=== Work required ===
All lines holding the string "black" should be copied from the data below.

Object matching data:
══════════════════════════════
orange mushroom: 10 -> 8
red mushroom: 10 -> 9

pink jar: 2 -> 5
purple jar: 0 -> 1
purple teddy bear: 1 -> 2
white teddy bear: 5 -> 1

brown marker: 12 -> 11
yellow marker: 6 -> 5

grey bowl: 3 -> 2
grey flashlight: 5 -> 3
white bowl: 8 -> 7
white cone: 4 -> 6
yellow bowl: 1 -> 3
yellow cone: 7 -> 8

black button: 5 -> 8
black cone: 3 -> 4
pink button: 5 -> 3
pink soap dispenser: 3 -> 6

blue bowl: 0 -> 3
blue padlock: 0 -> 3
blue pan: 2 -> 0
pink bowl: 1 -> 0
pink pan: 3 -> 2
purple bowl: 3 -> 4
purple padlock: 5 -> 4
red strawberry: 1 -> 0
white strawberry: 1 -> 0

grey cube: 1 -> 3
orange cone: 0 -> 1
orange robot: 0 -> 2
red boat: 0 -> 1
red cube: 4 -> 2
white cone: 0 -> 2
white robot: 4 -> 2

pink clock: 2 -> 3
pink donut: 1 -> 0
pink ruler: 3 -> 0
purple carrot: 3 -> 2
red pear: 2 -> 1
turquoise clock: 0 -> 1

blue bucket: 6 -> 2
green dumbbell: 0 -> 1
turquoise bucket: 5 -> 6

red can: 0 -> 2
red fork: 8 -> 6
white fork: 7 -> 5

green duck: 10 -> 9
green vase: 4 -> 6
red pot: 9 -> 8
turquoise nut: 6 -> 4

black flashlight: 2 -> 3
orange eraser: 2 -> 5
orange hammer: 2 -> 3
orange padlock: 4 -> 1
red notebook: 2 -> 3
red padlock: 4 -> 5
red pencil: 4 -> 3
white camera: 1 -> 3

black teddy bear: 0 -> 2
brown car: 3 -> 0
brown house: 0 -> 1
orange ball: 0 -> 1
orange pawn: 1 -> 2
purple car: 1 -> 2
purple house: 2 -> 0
══════════════════════════════
=== Answer space ===
black button: 5 -> 8
black cone: 3 -> 4
black flashlight: 2 -> 3
black teddy bear: 0 -> 2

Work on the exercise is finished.